● WHAT YOU NEED TO DO:
If a record holds a picture, drop the picture and return the rest of the record word for word.

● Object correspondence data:
|---|
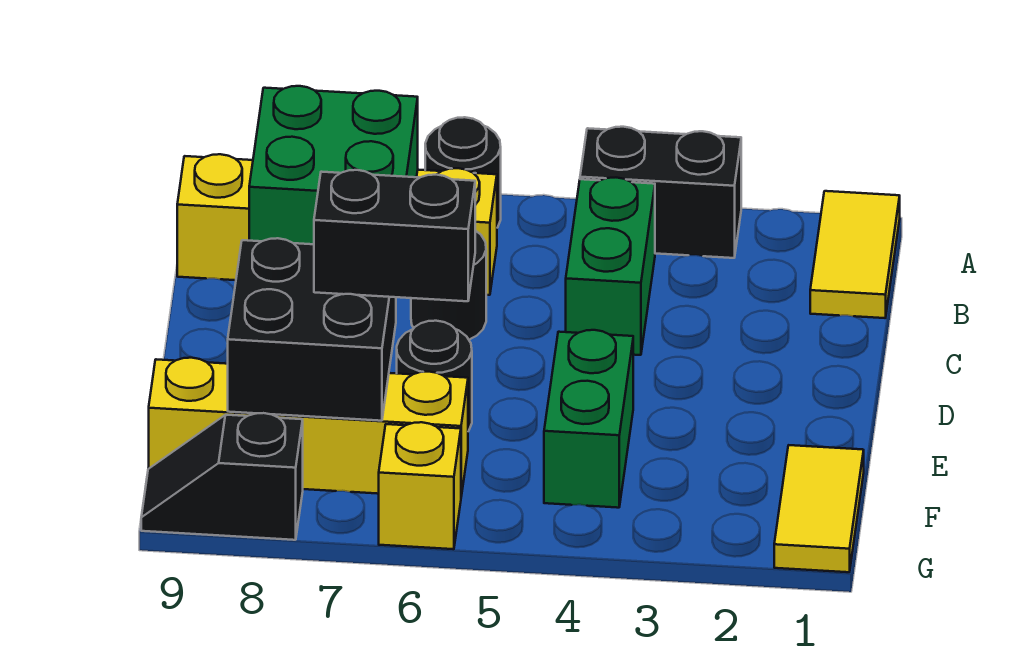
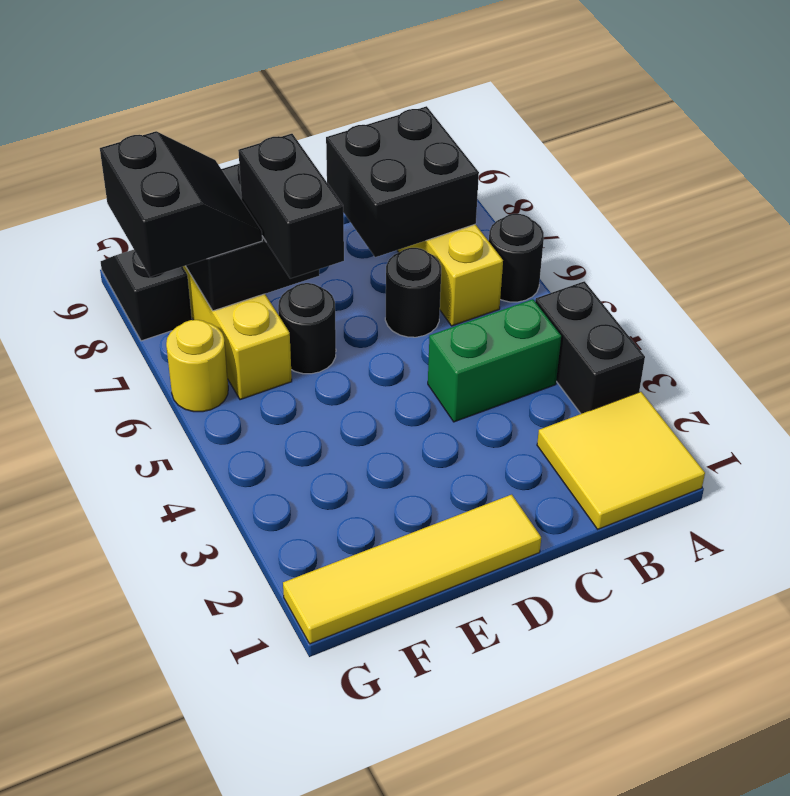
yellow tile A1:B1 level 1 -> yellow tile A1:B2 level 1
green brick B7:C8 level 2 -> black brick B7:C8 level 2
green brick E4:F4 level 1 -> none
yellow tile F1:G1 level 1 -> yellow tile D1:G1 level 1
none -> black slope F7:G8 level 3 top G
yellow brick G6 level 1 -> yellow round brick G6 level 1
|---|
● YOUR RESPONSE:
yellow tile A1:B1 level 1 -> yellow tile A1:B2 level 1
green brick B7:C8 level 2 -> black brick B7:C8 level 2
green brick E4:F4 level 1 -> none
yellow tile F1:G1 level 1 -> yellow tile D1:G1 level 1
none -> black slope F7:G8 level 3 top G
yellow brick G6 level 1 -> yellow round brick G6 level 1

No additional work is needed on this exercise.